[Data excerpts]

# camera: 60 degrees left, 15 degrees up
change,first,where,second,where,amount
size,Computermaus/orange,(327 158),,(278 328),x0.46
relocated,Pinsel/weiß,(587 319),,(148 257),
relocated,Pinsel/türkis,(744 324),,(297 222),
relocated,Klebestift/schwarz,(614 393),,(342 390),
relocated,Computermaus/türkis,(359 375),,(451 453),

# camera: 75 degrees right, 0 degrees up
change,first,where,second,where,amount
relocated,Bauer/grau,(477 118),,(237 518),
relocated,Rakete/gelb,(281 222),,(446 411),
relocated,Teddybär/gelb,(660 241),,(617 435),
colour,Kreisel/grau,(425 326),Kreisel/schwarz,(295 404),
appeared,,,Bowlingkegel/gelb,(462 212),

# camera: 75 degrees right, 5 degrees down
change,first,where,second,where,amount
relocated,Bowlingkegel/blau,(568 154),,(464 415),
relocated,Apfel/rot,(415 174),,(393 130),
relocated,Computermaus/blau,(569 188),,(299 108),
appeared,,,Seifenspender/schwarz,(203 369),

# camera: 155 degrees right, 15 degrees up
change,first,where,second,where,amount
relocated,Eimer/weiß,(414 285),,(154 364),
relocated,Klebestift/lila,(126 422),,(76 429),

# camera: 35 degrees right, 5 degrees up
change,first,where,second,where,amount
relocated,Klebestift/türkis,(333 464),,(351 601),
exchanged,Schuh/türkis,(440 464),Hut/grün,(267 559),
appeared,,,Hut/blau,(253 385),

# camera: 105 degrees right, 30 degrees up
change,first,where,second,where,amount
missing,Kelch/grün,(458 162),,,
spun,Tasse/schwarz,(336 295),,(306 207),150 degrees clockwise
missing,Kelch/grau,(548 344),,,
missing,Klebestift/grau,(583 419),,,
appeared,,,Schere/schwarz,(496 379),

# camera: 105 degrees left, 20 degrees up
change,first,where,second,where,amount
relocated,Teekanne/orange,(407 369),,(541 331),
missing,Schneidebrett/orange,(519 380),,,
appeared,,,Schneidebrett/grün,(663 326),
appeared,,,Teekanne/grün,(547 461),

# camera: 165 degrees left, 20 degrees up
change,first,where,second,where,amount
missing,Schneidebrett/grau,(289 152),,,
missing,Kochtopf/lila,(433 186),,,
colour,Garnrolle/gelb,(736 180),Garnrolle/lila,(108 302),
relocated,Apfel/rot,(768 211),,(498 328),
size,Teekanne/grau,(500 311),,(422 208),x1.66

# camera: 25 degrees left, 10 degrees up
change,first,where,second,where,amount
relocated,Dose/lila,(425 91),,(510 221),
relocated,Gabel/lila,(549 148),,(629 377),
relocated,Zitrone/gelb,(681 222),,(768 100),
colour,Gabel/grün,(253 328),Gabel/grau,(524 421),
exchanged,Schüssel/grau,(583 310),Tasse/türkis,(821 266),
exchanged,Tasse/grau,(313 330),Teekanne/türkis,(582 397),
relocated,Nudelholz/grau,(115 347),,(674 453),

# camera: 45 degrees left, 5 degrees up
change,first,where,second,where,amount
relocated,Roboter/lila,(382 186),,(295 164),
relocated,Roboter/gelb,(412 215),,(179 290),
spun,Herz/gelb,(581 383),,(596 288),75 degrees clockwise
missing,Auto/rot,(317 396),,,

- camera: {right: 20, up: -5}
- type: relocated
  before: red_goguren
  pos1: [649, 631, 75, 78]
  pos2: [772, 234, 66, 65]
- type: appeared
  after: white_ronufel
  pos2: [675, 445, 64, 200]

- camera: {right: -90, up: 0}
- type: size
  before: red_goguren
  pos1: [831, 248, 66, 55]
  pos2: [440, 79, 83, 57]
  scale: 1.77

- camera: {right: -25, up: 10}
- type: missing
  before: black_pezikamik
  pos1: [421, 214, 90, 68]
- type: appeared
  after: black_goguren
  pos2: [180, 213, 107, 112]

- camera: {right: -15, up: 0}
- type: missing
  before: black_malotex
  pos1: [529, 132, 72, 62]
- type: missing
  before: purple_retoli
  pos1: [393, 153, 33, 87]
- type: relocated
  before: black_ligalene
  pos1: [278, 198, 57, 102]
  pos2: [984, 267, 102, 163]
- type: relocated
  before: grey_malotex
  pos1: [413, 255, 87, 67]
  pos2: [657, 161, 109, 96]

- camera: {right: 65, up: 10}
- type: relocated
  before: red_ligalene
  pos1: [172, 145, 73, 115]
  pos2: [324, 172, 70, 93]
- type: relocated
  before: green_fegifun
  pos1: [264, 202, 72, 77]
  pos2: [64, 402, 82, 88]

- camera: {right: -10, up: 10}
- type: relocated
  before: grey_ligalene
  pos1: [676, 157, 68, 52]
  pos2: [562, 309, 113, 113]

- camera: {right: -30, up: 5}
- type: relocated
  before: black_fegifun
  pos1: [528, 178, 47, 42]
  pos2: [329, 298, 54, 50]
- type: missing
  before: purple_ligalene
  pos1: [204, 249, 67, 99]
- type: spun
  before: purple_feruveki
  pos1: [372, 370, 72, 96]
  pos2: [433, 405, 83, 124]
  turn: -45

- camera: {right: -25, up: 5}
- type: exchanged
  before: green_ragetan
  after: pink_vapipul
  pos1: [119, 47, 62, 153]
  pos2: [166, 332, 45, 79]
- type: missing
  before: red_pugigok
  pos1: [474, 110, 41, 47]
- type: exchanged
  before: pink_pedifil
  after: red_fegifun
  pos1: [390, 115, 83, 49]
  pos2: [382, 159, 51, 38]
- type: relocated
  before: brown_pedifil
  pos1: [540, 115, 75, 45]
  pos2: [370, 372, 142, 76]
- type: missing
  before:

Brief: Would you retype exactly the lines above, from the line with "pos1: [649, 631, 75, 78]" to the line with "after: white_ronufel", with both end lines kept and nothing more?

Written response:
  pos1: [649, 631, 75, 78]
  pos2: [772, 234, 66, 65]
- type: appeared
  after: white_ronufel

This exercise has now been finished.